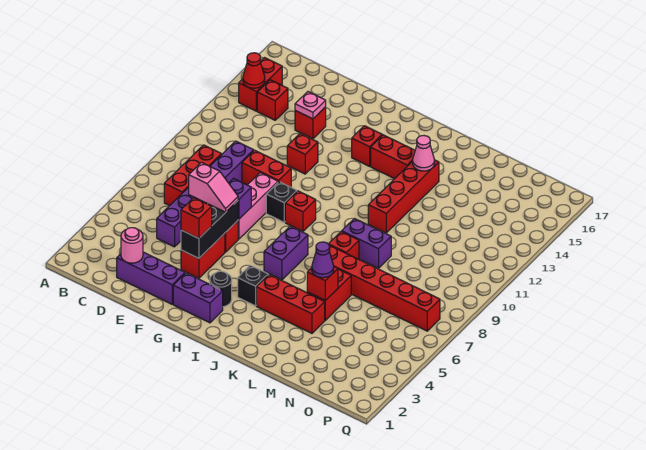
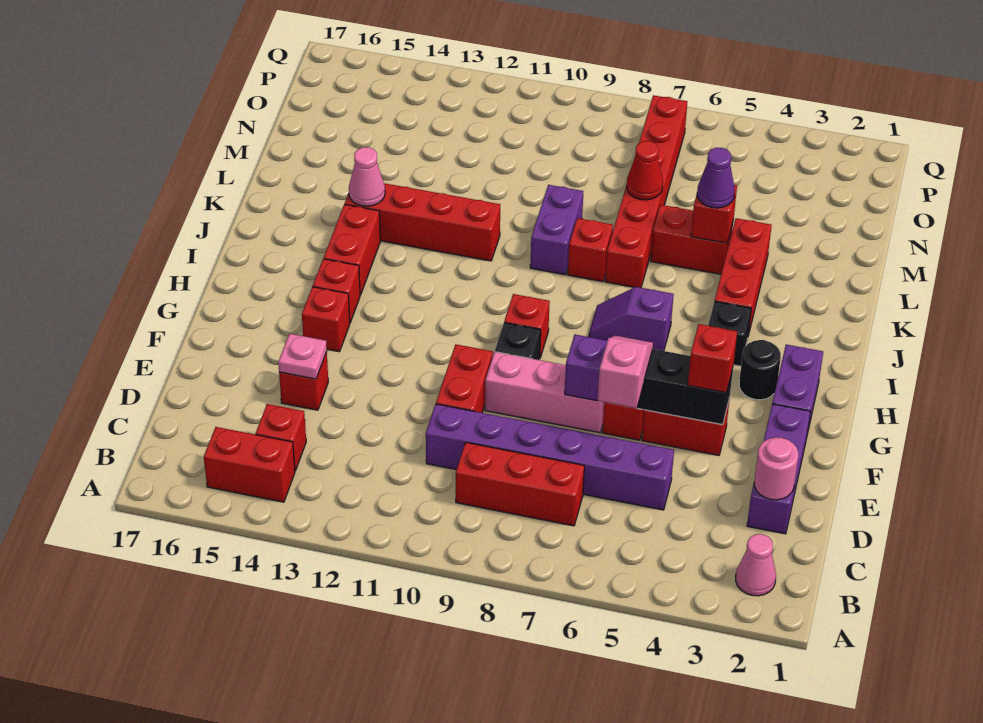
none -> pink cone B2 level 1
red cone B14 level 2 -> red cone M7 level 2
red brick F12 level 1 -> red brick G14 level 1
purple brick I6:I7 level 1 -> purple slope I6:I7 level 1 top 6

* * *

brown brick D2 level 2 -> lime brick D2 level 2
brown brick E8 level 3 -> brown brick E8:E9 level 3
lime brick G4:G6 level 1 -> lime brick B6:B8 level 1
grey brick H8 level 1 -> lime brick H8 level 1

▶ _Directions for this task_
When "brown" shows up in a line of the material, report that line.

▶ _Your solution_
brown brick D2 level 2 -> lime brick D2 level 2
brown brick E8 level 3 -> brown brick E8:E9 level 3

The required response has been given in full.